_Material for this task_
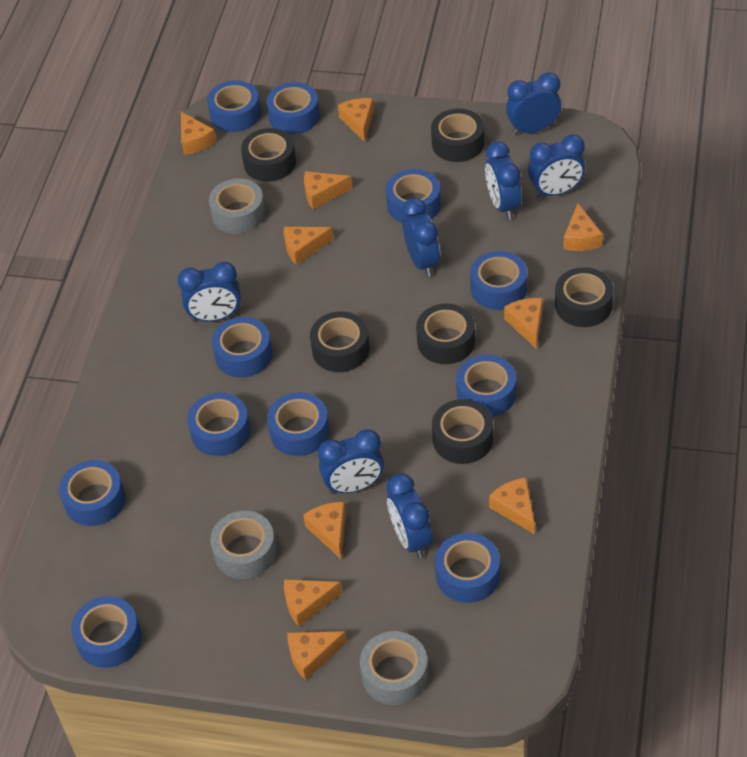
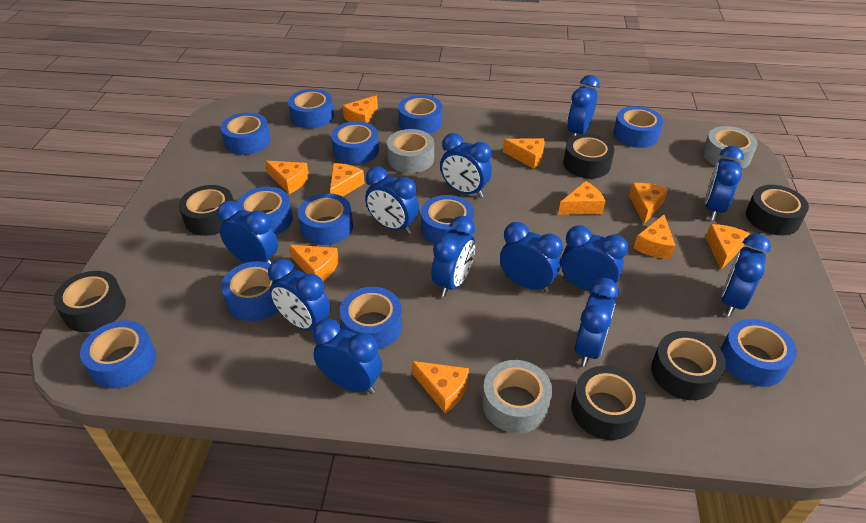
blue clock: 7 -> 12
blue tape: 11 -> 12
* * *
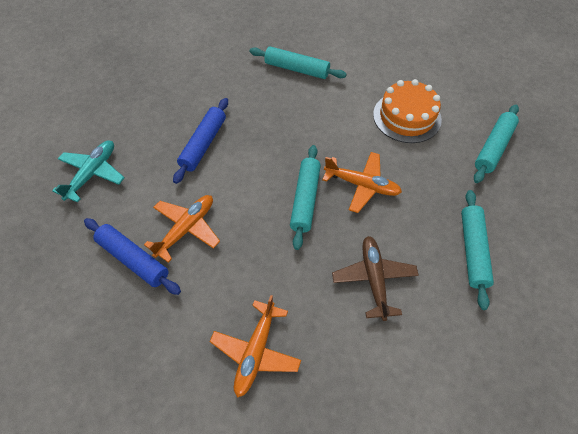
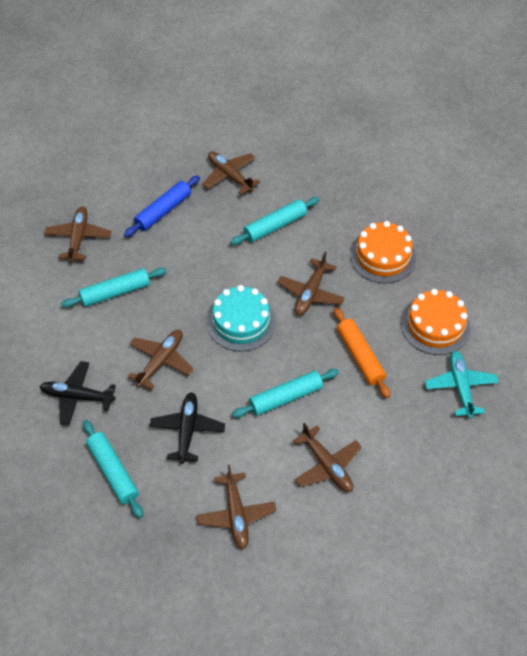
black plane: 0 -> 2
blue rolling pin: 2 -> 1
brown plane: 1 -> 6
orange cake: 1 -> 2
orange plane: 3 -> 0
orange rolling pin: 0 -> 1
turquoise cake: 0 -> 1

_Problem to work on_
All lines in the records with the string "plane" should be copied out.

_Result of this task_
black plane: 0 -> 2
brown plane: 1 -> 6
orange plane: 3 -> 0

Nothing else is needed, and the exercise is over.